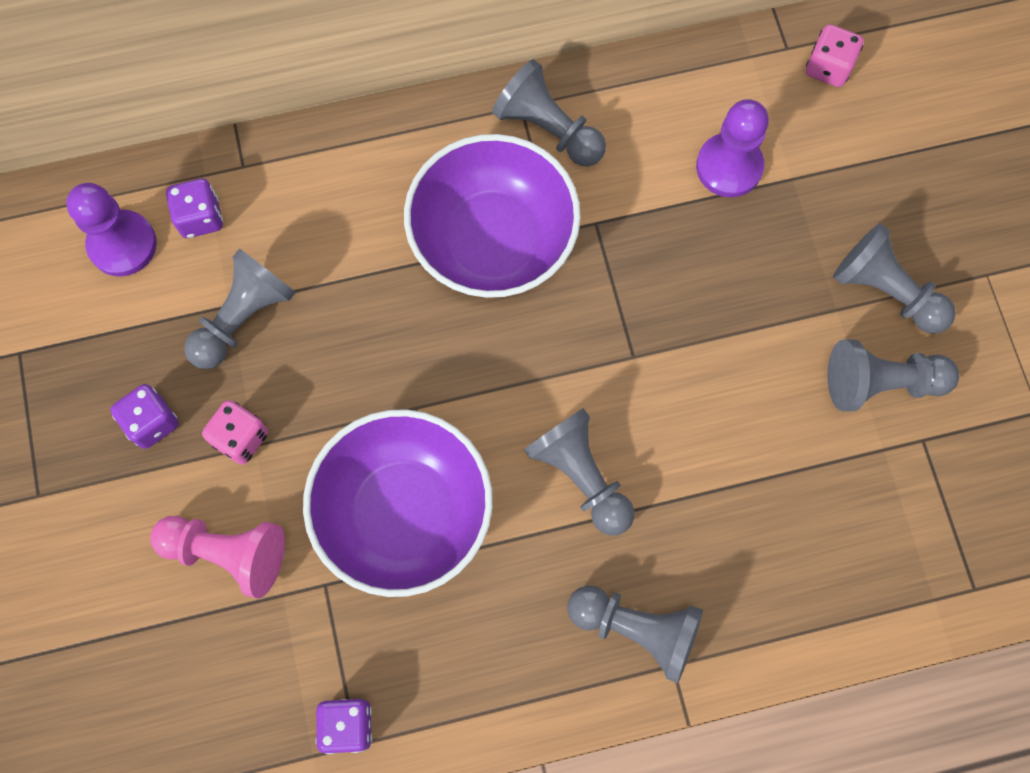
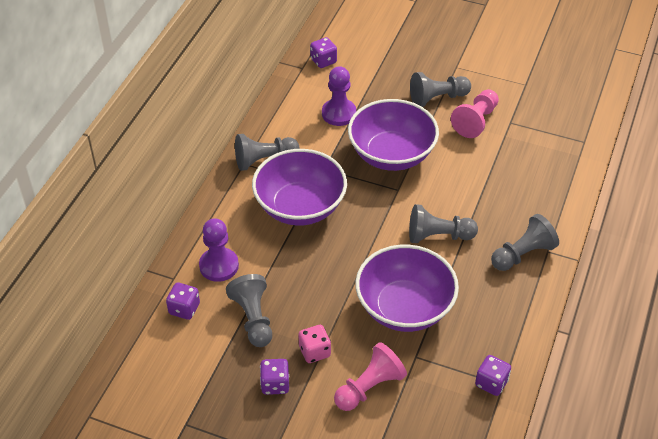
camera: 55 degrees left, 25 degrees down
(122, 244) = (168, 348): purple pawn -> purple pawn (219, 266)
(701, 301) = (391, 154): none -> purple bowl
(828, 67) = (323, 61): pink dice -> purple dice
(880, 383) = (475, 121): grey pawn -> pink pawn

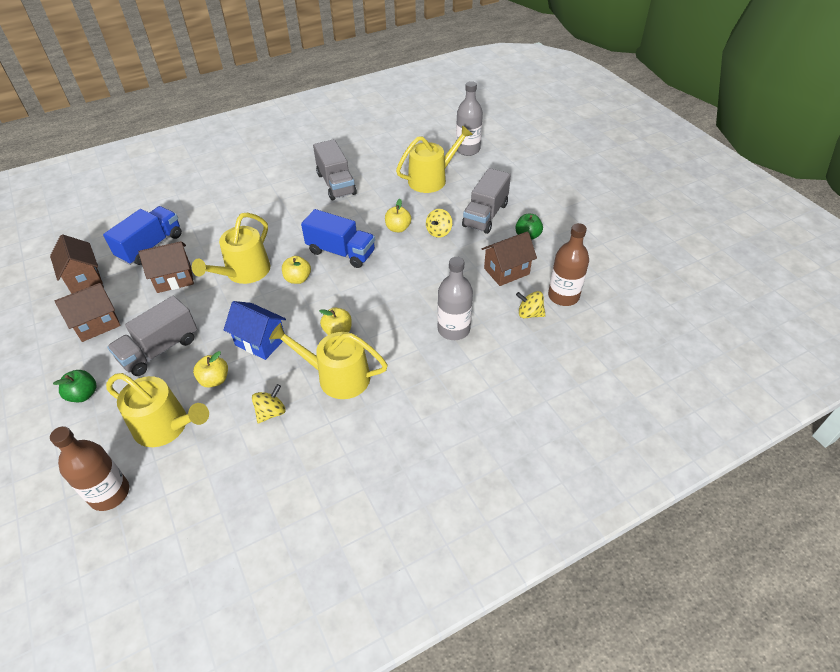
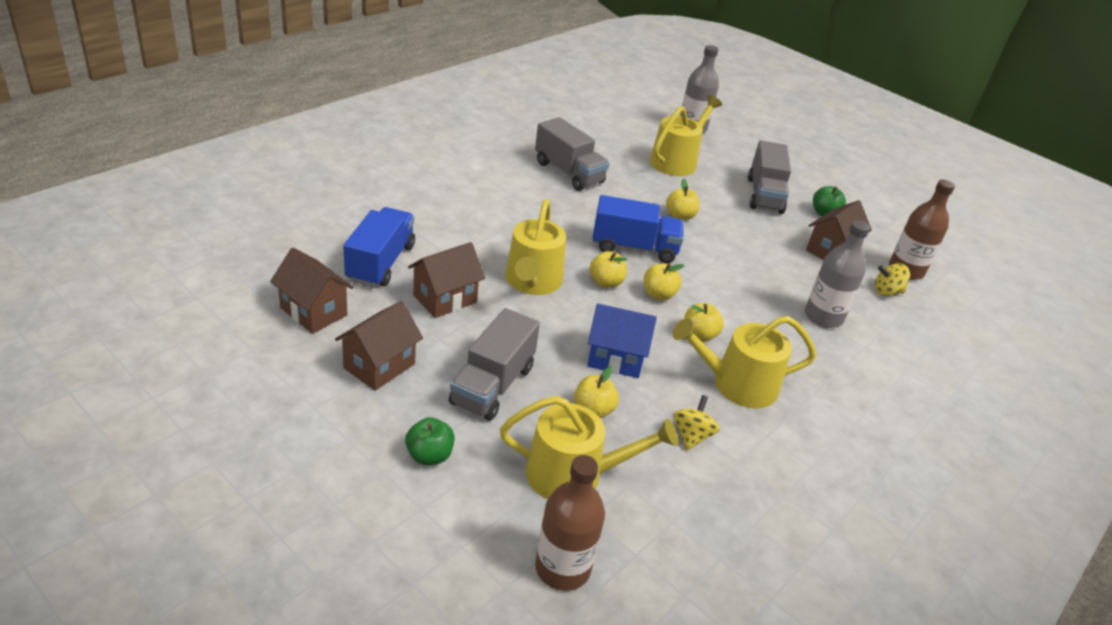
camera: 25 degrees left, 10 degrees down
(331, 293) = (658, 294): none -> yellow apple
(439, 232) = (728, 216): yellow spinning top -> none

◆ ◆ ◆

→ **AIM OF THE TASK**
Only exact lines belong in the answer: those from the beginning of the entries above through the line holding "camera: 25 degrees left, 10 degrees down", with no pictures.

→ **PROBLEM SOLUTION**
camera: 55 degrees left, 25 degrees down
(122, 244) = (168, 348): purple pawn -> purple pawn (219, 266)
(701, 301) = (391, 154): none -> purple bowl
(828, 67) = (323, 61): pink dice -> purple dice
(880, 383) = (475, 121): grey pawn -> pink pawn

camera: 25 degrees left, 10 degrees down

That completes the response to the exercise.